Task prompt
Using the material below, print a verbatim copy of every line from the one containing "none -> red scissors [801,81,963,134]" through the one containing "turquoise pan [353,250,481,371]", inclusive, and omit the pictures.

+++ Data provided

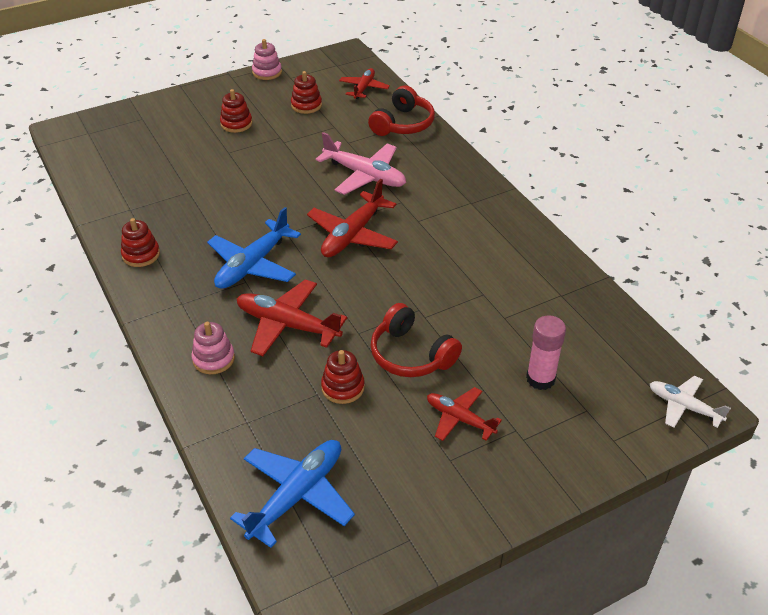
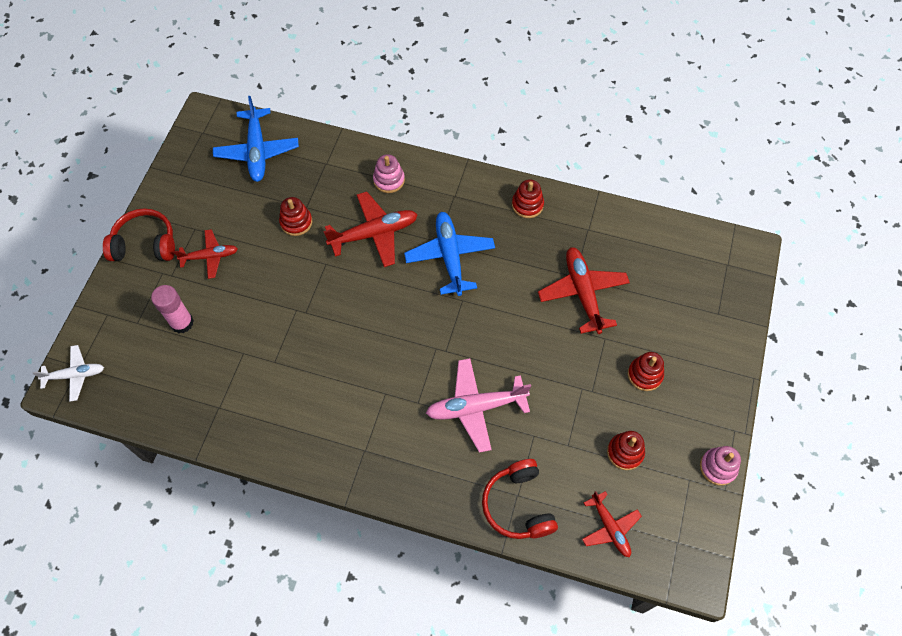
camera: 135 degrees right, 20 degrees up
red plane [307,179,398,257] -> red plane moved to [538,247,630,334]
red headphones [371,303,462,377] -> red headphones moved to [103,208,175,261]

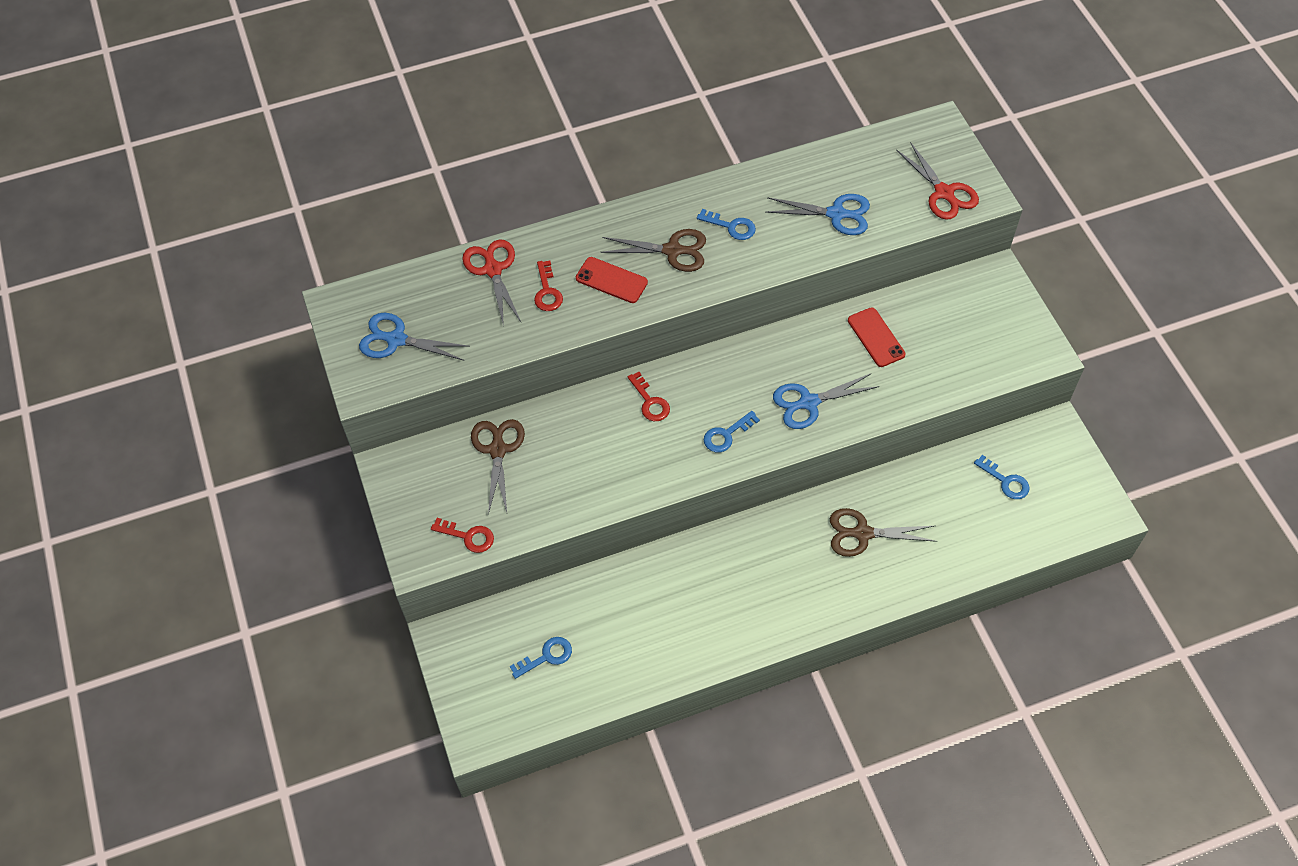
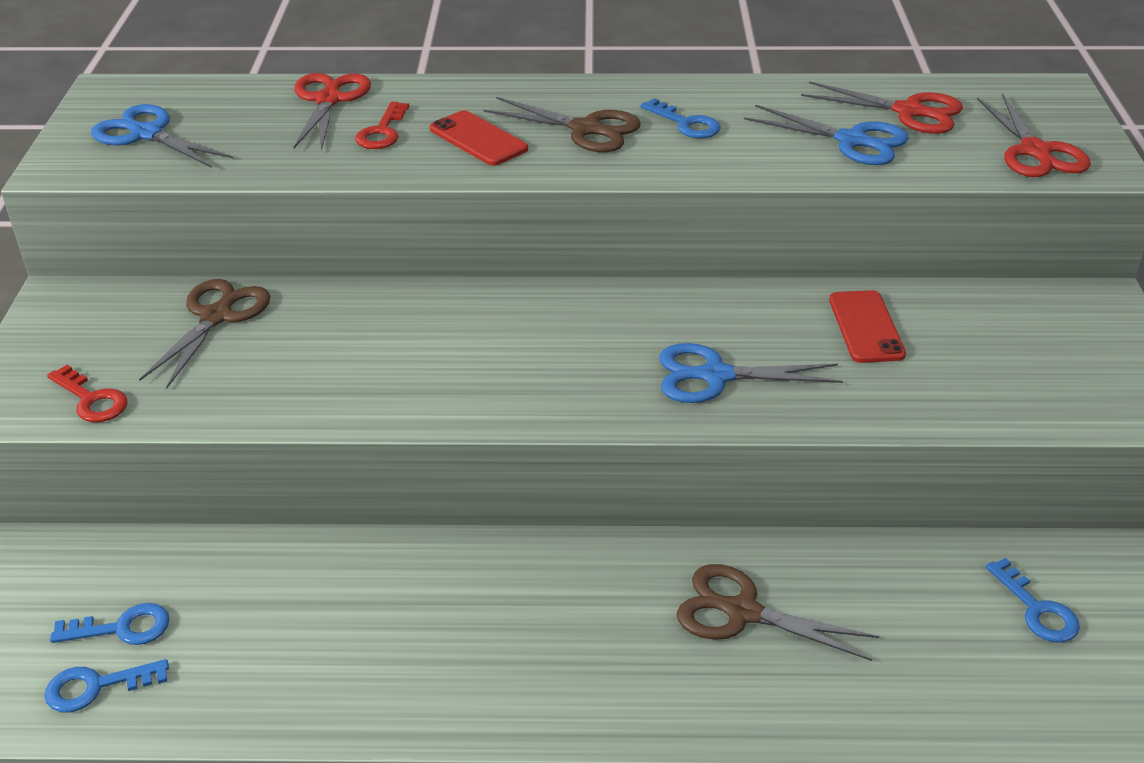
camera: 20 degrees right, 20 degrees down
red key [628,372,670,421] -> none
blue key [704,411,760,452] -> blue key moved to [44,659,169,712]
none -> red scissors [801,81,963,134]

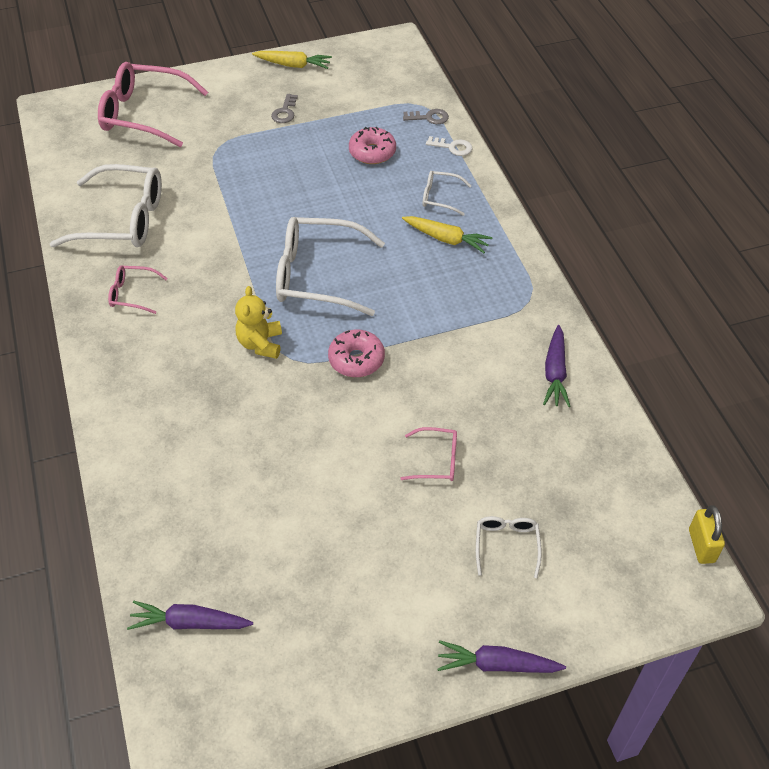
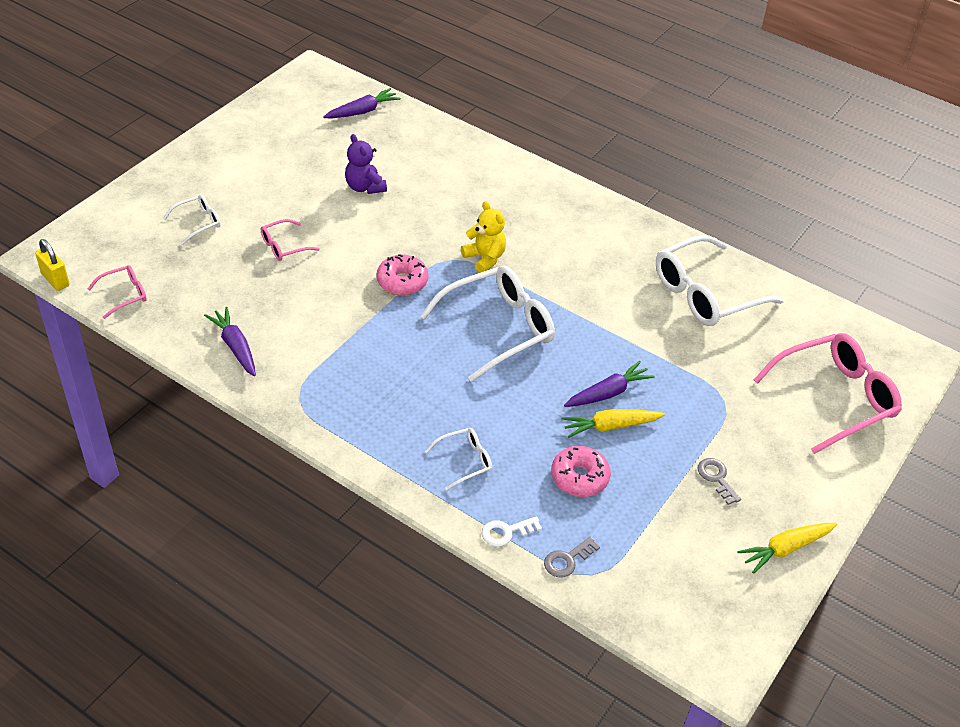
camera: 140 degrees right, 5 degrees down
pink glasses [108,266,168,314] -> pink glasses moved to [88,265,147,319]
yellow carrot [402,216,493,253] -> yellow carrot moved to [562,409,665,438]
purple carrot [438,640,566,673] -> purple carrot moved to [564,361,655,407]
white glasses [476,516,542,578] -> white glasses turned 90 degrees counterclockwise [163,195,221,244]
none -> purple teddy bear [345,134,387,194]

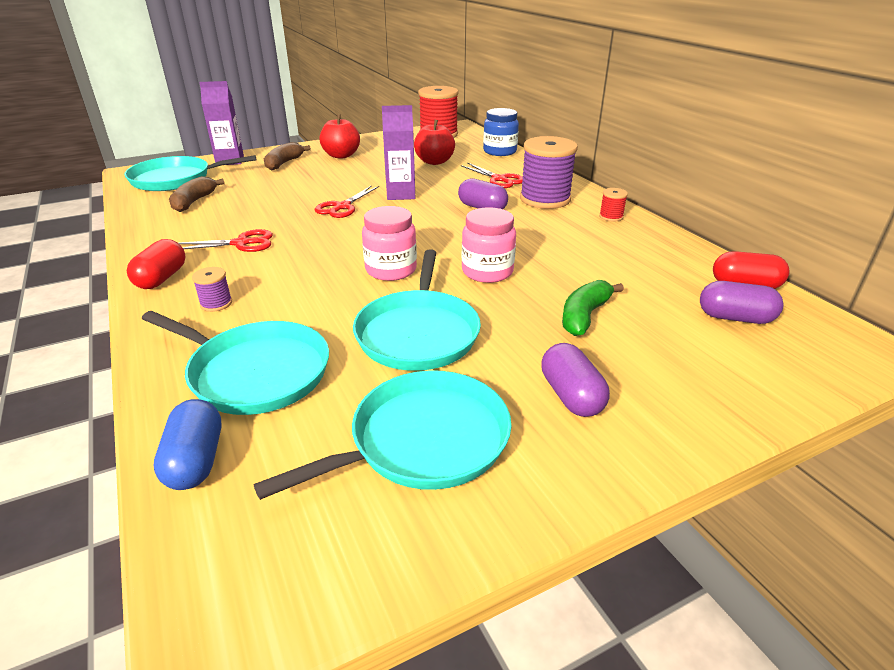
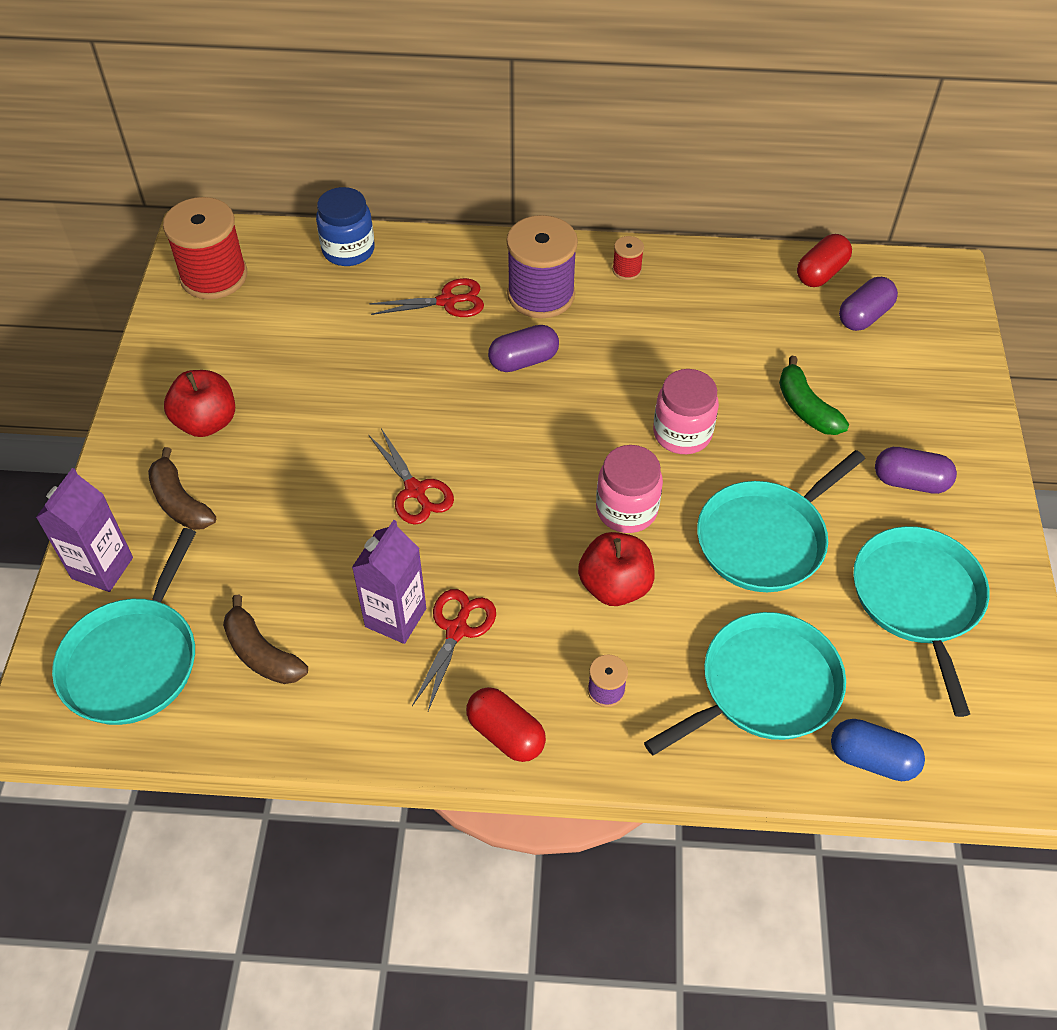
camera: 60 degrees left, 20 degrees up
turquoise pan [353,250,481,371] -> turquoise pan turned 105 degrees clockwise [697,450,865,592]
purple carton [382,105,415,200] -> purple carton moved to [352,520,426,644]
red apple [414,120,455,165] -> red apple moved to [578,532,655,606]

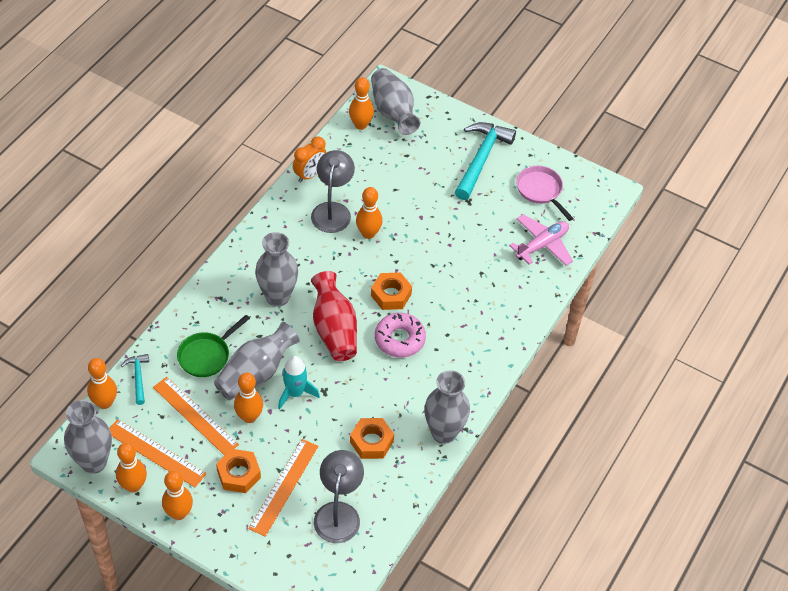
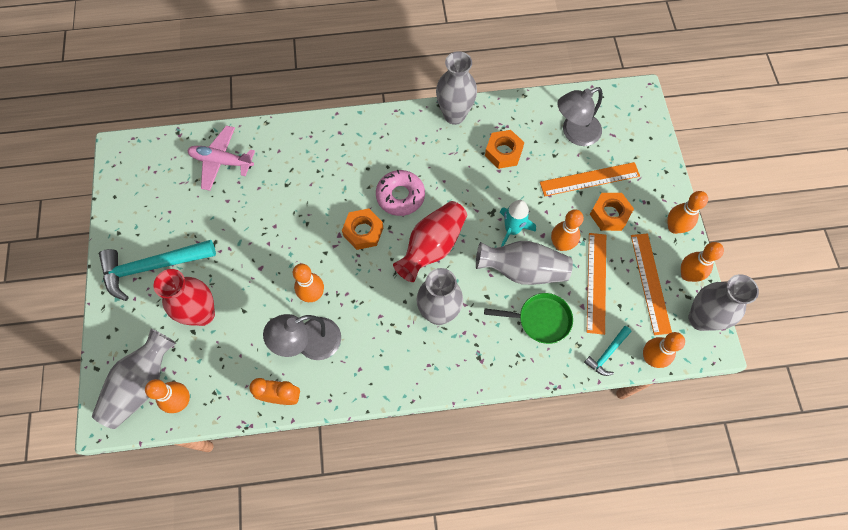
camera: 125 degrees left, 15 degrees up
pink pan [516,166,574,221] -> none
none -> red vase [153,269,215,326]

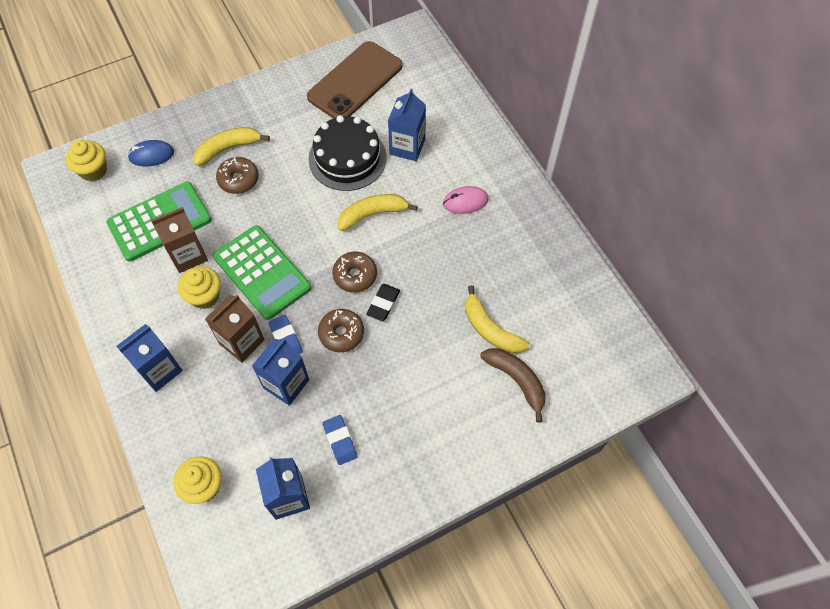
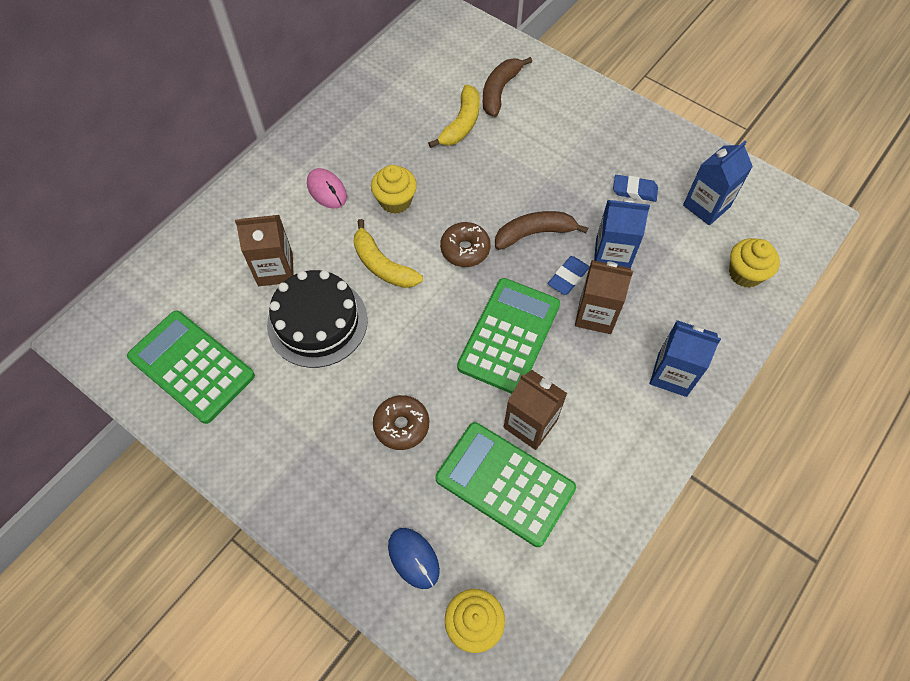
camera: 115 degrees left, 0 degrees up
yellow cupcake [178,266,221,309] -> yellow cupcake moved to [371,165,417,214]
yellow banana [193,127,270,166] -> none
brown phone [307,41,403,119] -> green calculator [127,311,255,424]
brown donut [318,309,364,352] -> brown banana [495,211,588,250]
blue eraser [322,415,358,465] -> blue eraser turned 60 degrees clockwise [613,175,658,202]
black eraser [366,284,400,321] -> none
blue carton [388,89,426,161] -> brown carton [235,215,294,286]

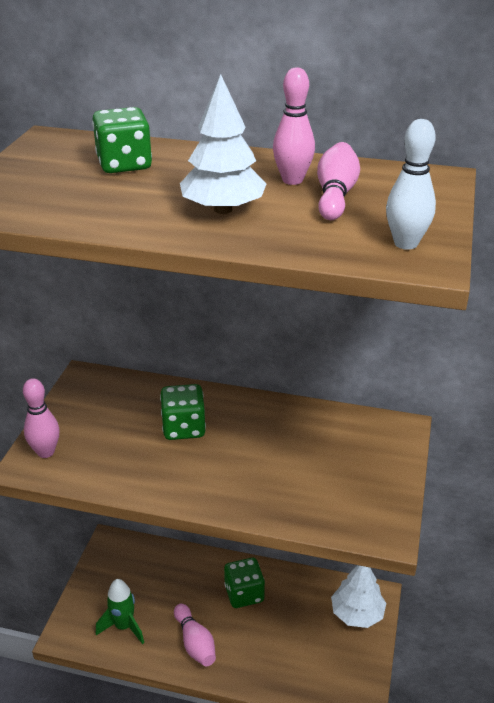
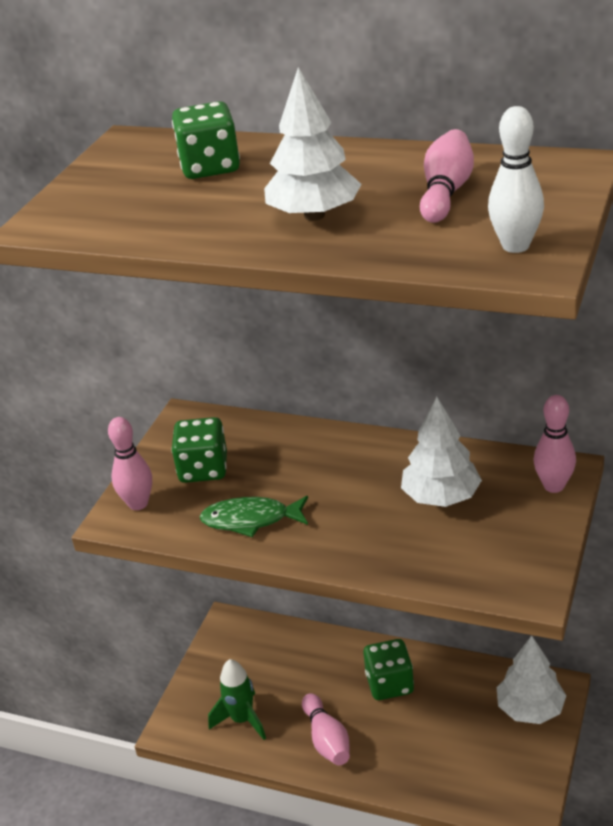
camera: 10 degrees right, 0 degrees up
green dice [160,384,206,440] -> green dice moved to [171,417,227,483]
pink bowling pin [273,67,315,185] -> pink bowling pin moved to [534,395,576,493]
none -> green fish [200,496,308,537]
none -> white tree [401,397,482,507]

++++++

Answer section
none -> red scissors [801,81,963,134]

camera: 140 degrees right, 5 degrees down
pink glasses [108,266,168,314] -> pink glasses moved to [88,265,147,319]
yellow carrot [402,216,493,253] -> yellow carrot moved to [562,409,665,438]
purple carrot [438,640,566,673] -> purple carrot moved to [564,361,655,407]
white glasses [476,516,542,578] -> white glasses turned 90 degrees counterclockwise [163,195,221,244]
none -> purple teddy bear [345,134,387,194]

camera: 60 degrees left, 20 degrees up
turquoise pan [353,250,481,371] -> turquoise pan turned 105 degrees clockwise [697,450,865,592]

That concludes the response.